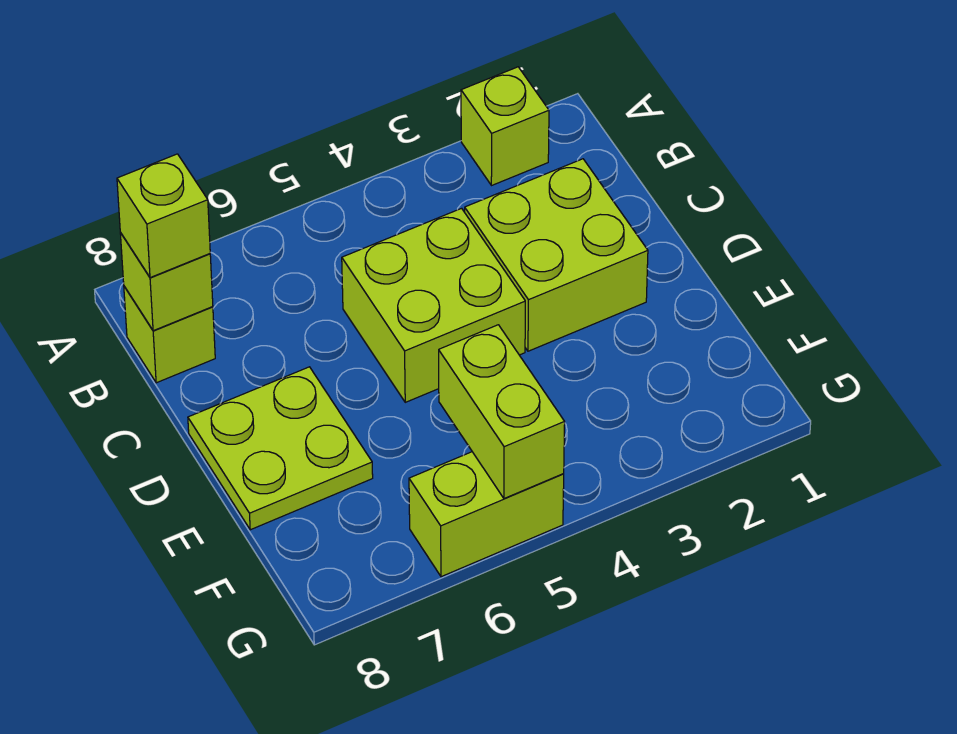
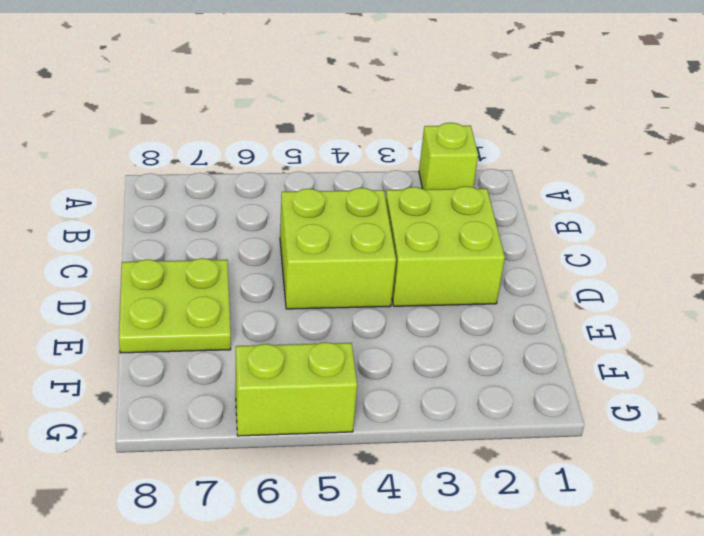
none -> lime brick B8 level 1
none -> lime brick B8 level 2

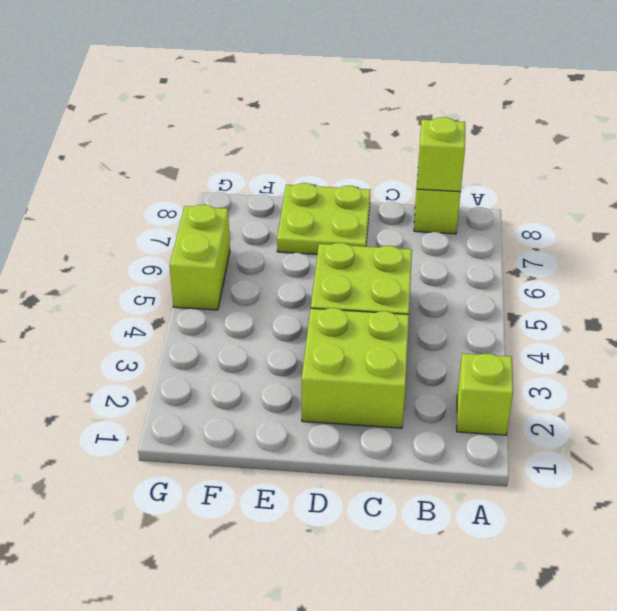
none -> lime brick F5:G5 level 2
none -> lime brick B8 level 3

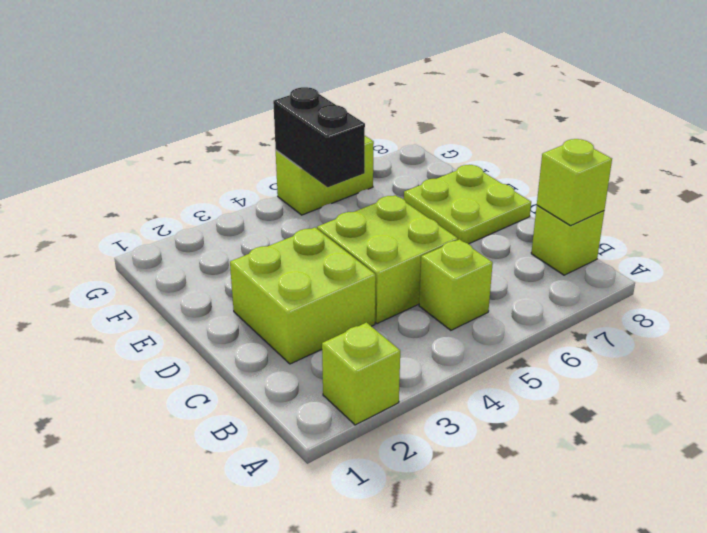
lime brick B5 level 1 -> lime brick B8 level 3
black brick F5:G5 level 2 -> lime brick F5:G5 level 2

★ ★ ★

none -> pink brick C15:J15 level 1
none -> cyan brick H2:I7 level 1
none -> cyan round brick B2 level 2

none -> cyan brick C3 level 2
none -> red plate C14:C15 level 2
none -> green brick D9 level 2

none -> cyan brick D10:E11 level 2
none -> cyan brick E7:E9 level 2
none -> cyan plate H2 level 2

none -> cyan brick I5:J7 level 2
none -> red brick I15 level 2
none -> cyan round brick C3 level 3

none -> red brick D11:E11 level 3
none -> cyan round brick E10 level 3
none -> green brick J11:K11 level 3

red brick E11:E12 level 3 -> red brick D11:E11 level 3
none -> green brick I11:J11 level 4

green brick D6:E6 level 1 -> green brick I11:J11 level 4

★ ★ ★

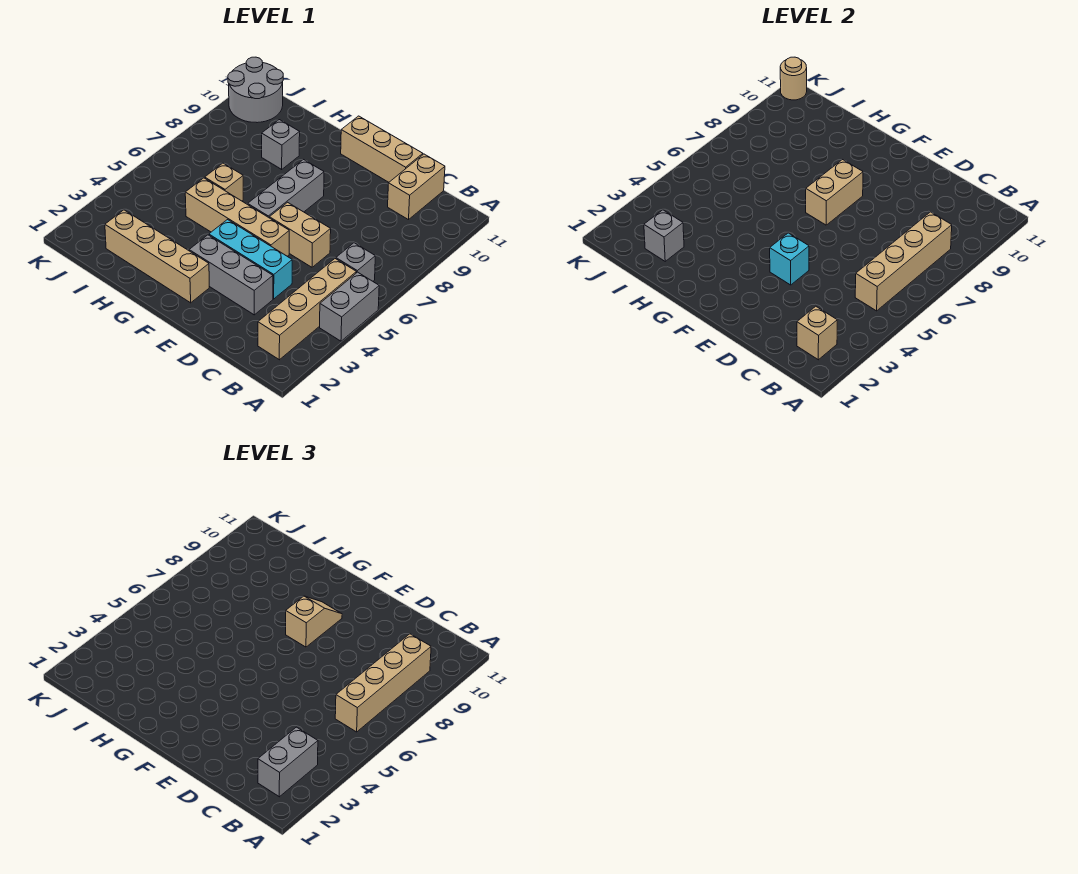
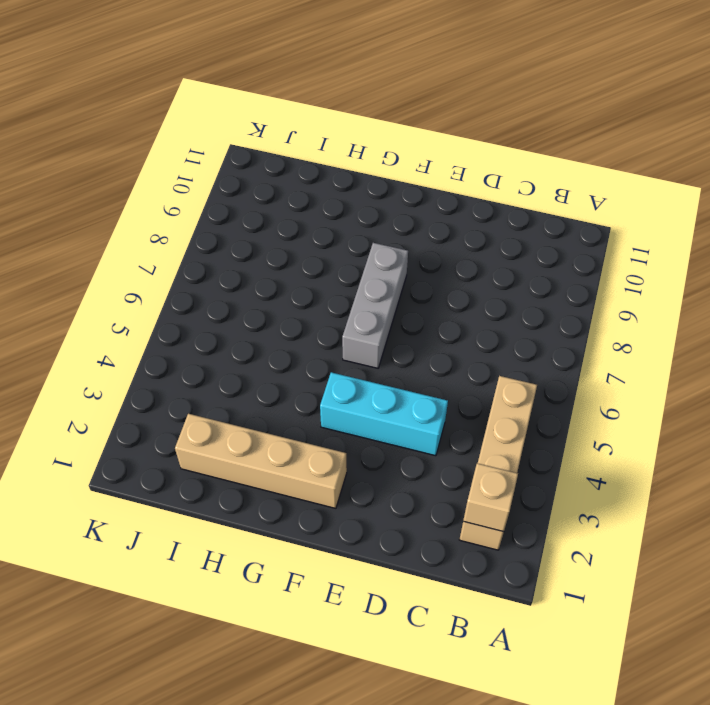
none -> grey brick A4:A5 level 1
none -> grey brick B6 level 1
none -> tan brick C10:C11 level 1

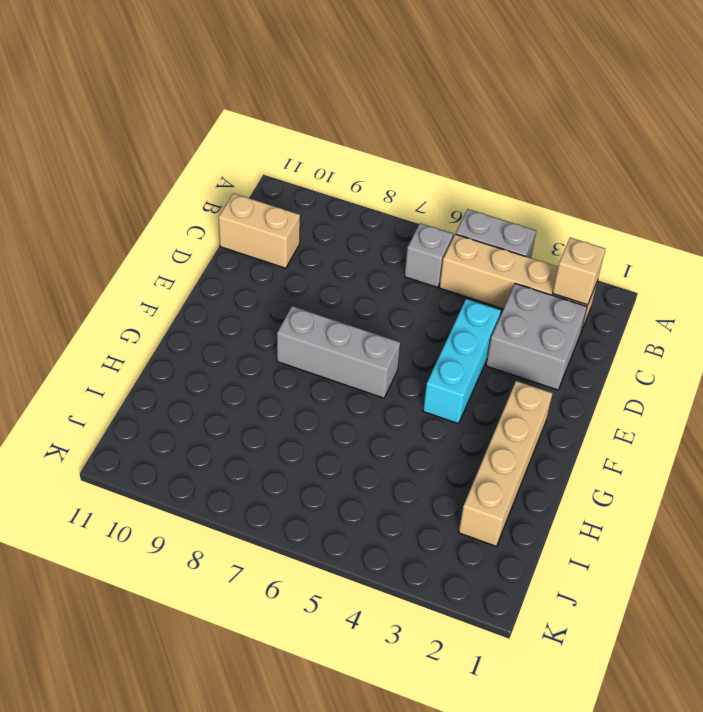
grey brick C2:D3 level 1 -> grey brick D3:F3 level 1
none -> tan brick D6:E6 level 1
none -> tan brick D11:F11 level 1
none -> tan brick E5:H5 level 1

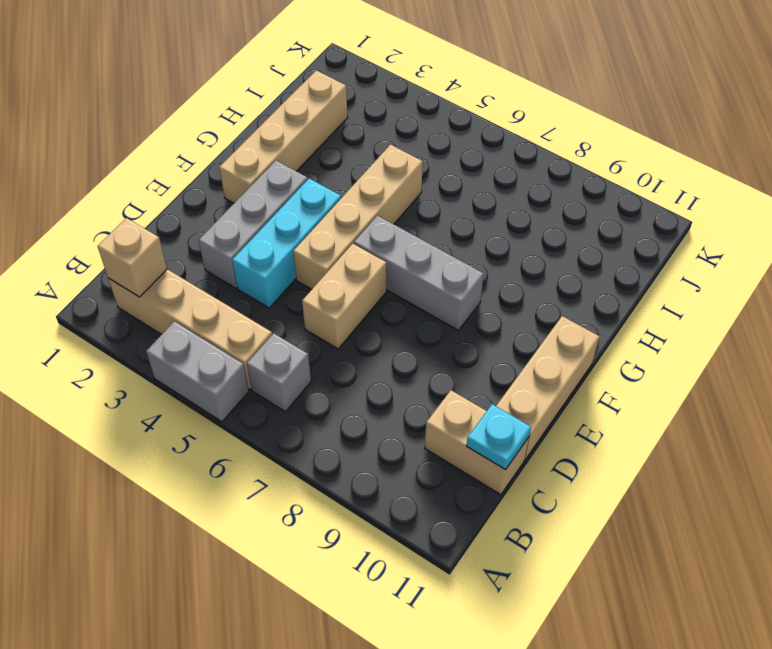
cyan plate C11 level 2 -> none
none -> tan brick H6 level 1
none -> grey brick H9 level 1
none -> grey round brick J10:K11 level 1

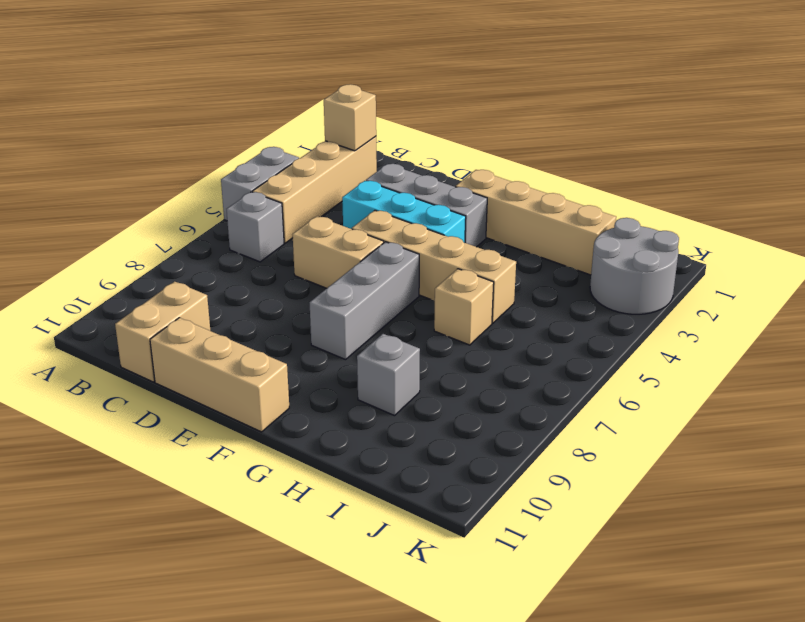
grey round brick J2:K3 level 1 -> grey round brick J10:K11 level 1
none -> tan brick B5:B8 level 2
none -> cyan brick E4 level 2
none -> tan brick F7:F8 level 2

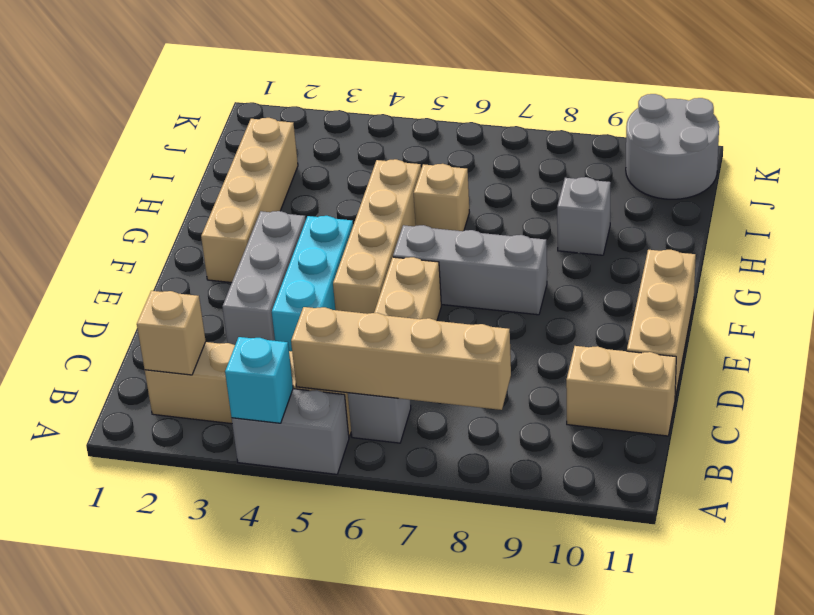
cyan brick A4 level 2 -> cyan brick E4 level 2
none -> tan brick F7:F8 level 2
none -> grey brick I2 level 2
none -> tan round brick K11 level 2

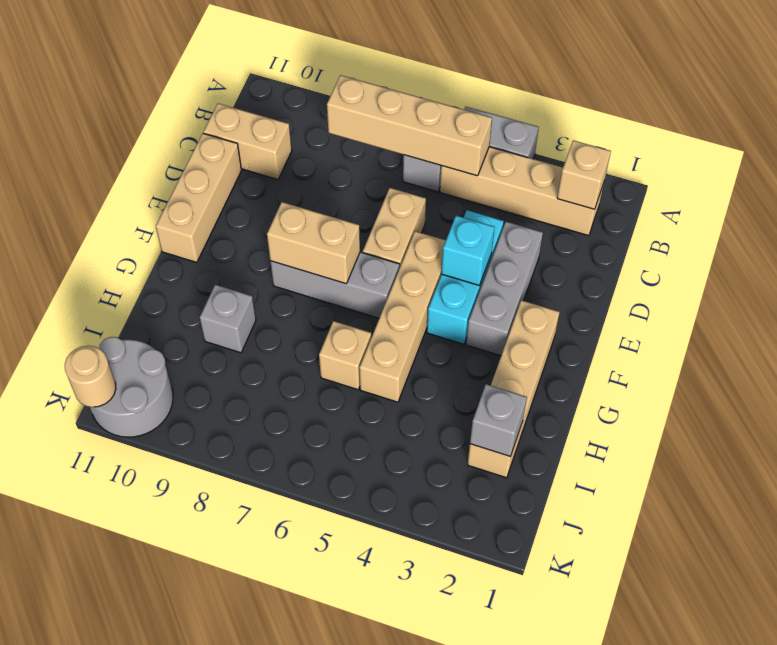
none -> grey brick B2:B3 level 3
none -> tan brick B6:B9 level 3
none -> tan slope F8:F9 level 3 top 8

★ ★ ★

__TASK ITEM__:
Copy each line from the data that features the string "cyan".

__RESULT OF THIS EXERCISE__:
none -> cyan brick H2:I7 level 1
none -> cyan round brick B2 level 2
none -> cyan brick C3 level 2
none -> cyan brick D10:E11 level 2
none -> cyan brick E7:E9 level 2
none -> cyan plate H2 level 2
none -> cyan brick I5:J7 level 2
none -> cyan round brick C3 level 3
none -> cyan round brick E10 level 3
cyan plate C11 level 2 -> none
none -> cyan brick E4 level 2
cyan brick A4 level 2 -> cyan brick E4 level 2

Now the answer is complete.